Data for this exercise
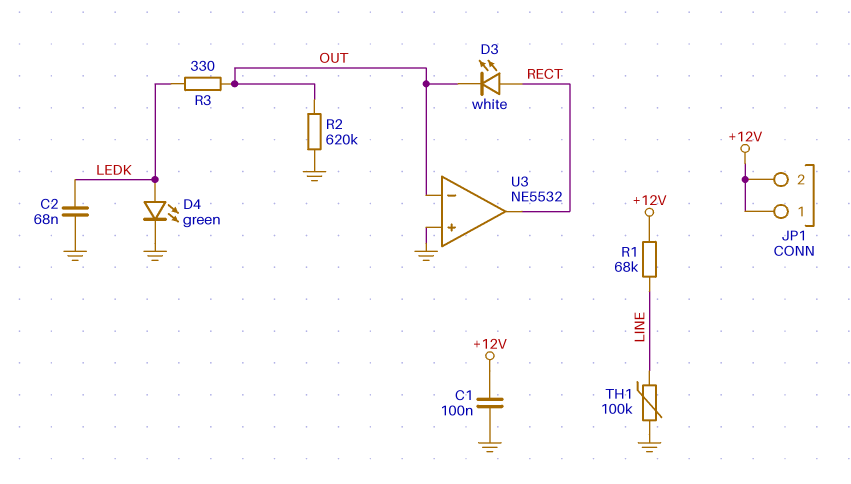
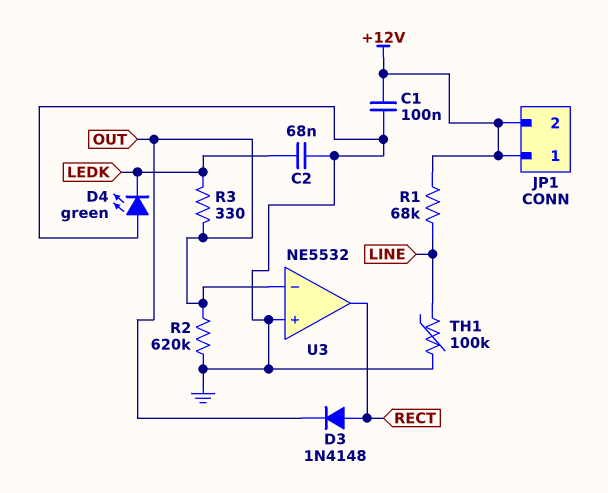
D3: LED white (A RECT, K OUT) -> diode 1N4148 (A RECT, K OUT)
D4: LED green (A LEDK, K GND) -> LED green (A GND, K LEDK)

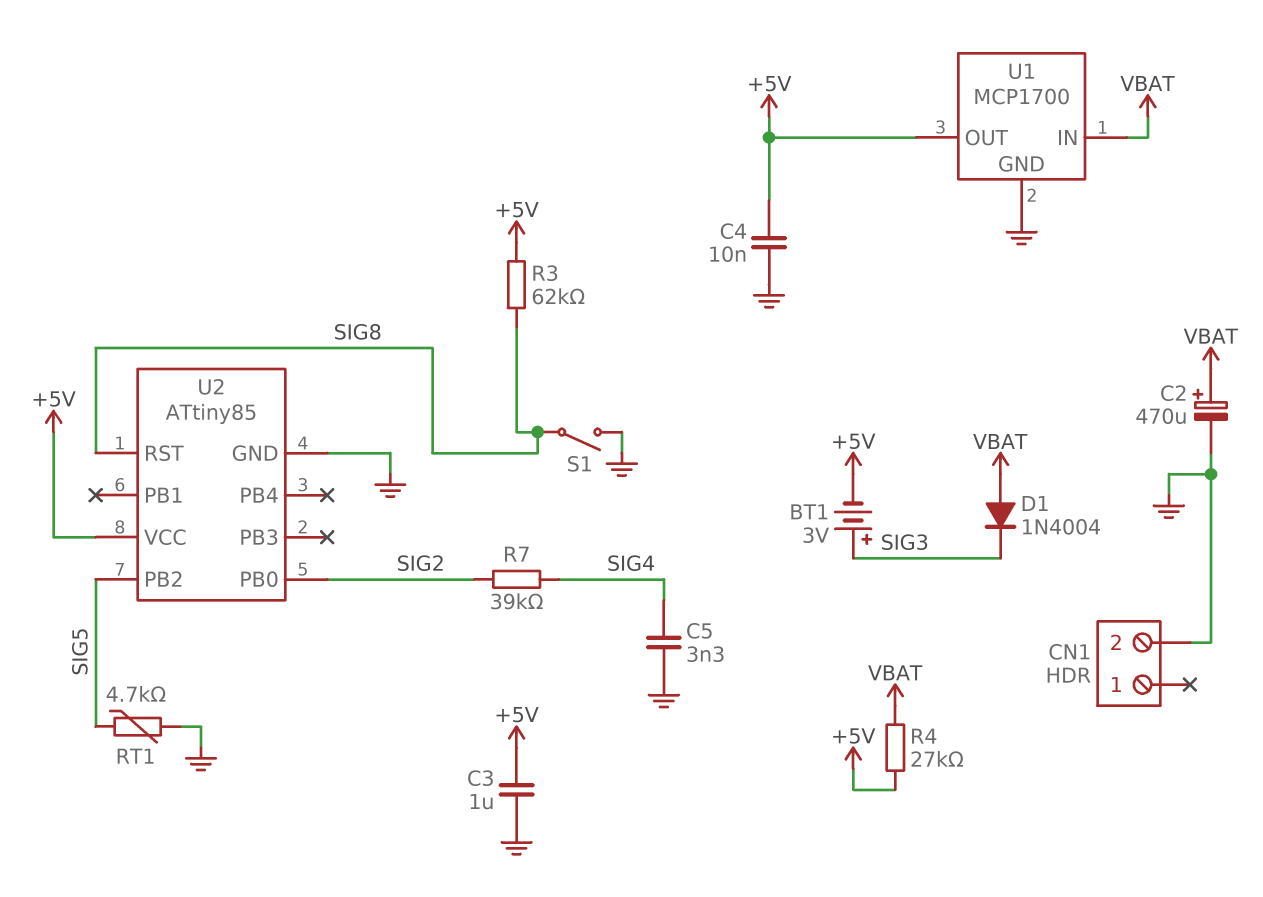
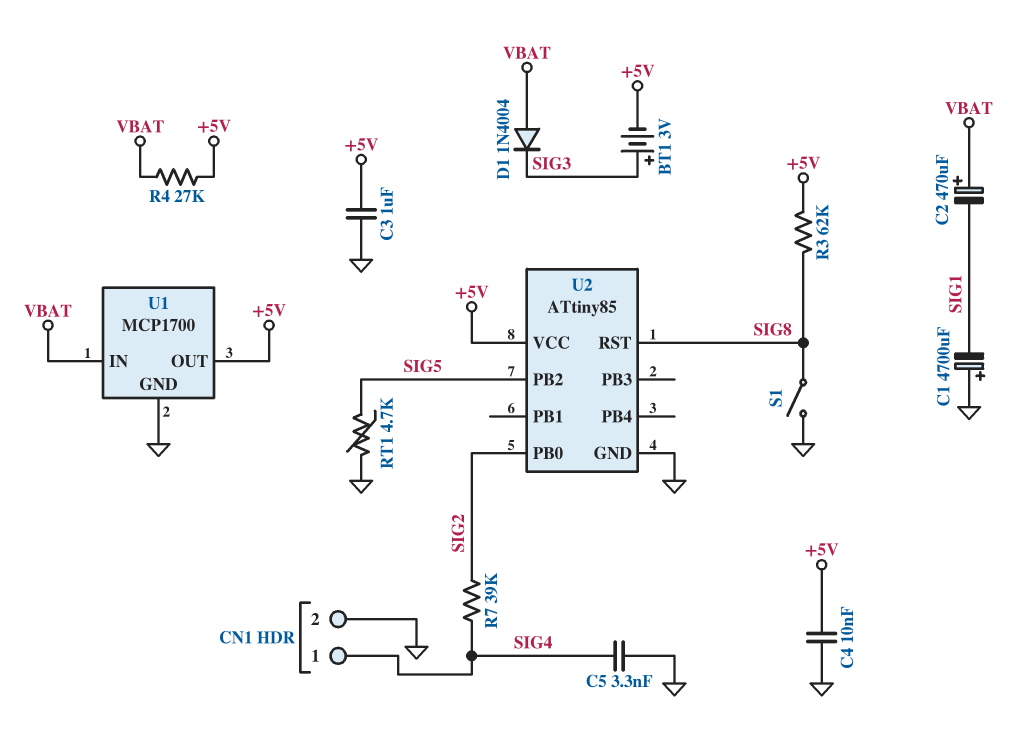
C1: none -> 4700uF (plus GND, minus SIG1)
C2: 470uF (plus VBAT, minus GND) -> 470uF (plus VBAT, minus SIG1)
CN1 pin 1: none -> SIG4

Activity
Find every line in the records that contains the word "none"; copy those lines.

Your solution
C1: none -> 4700uF (plus GND, minus SIG1)
CN1 pin 1: none -> SIG4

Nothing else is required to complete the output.